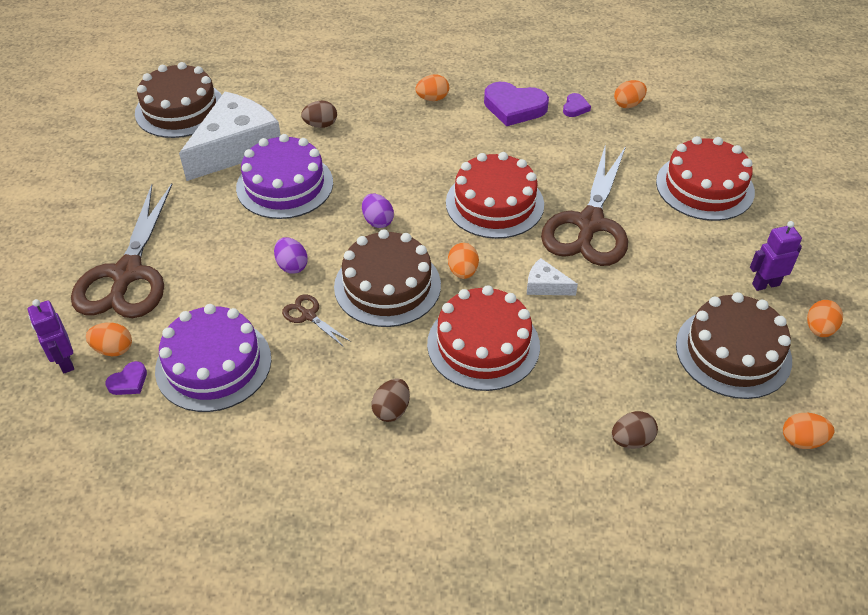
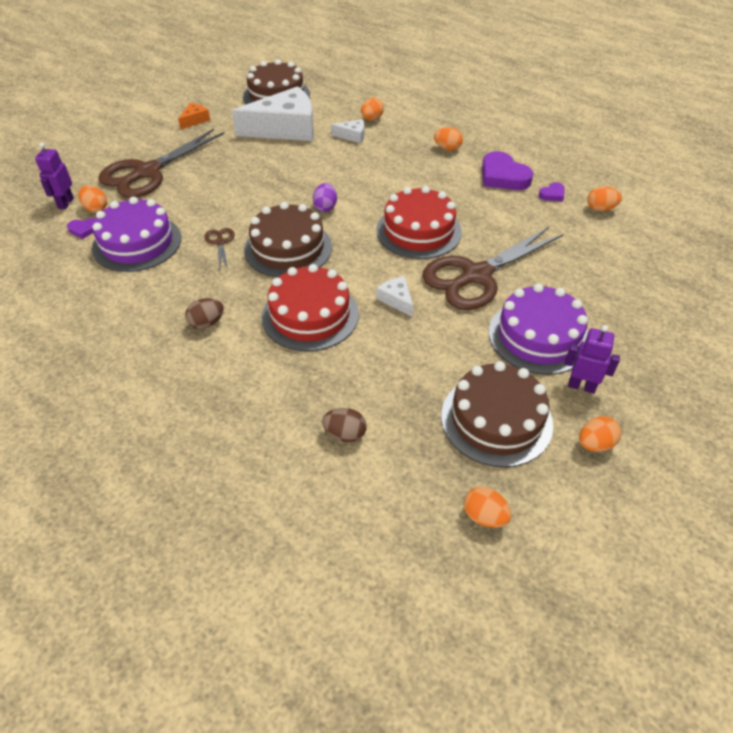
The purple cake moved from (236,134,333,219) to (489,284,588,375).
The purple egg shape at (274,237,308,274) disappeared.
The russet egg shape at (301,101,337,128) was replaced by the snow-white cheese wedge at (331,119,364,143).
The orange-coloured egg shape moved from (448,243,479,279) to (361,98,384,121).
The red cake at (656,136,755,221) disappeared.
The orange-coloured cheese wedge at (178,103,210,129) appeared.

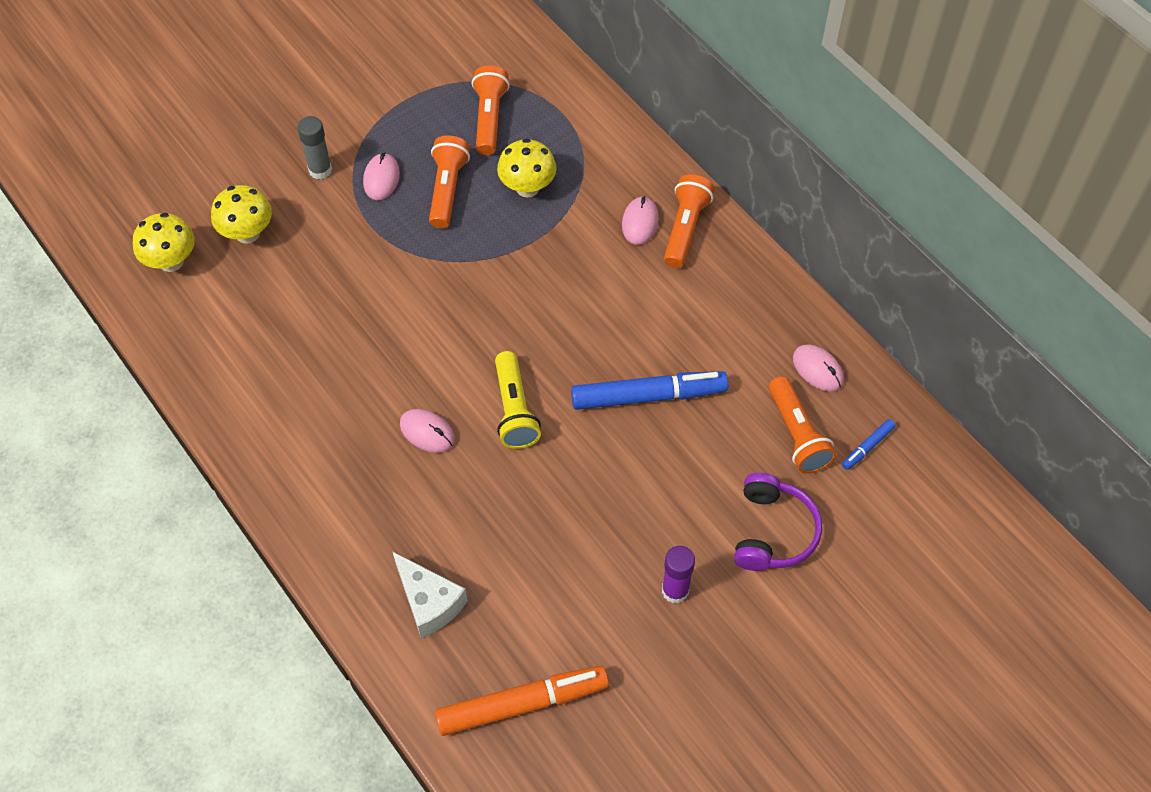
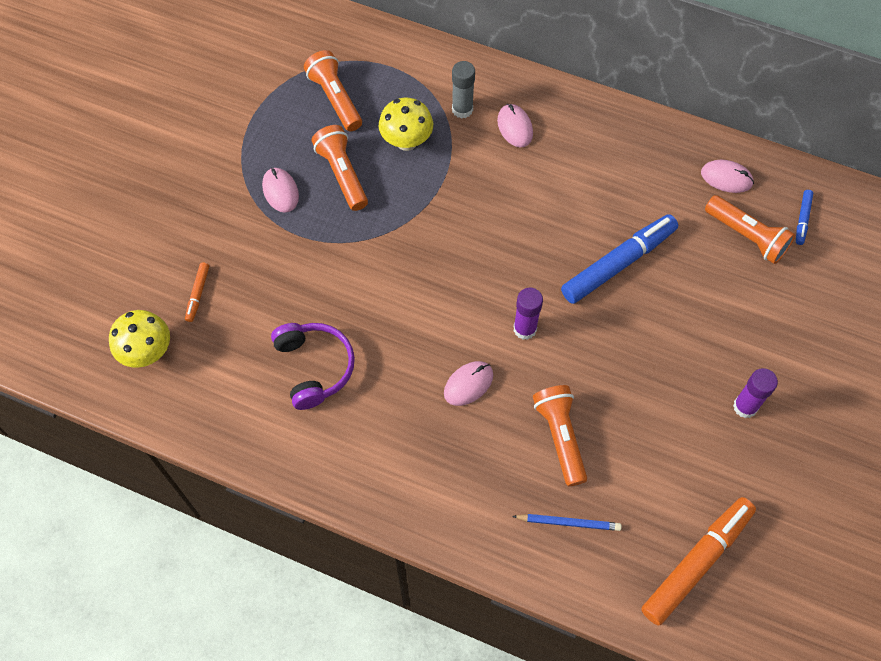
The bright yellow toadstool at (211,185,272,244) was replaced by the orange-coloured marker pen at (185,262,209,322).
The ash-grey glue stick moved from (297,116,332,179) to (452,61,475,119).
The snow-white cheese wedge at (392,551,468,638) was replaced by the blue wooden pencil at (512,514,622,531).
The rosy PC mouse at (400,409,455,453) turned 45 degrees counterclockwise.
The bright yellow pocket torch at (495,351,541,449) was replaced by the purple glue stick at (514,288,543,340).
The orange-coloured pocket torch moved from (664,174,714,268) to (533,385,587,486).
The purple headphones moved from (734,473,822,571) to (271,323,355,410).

^^^^

→ **Task description**: Show the lines of the listing above with "disappeared".

→ **Exercise output**:
The purple egg shape at (274,237,308,274) disappeared.
The red cake at (656,136,755,221) disappeared.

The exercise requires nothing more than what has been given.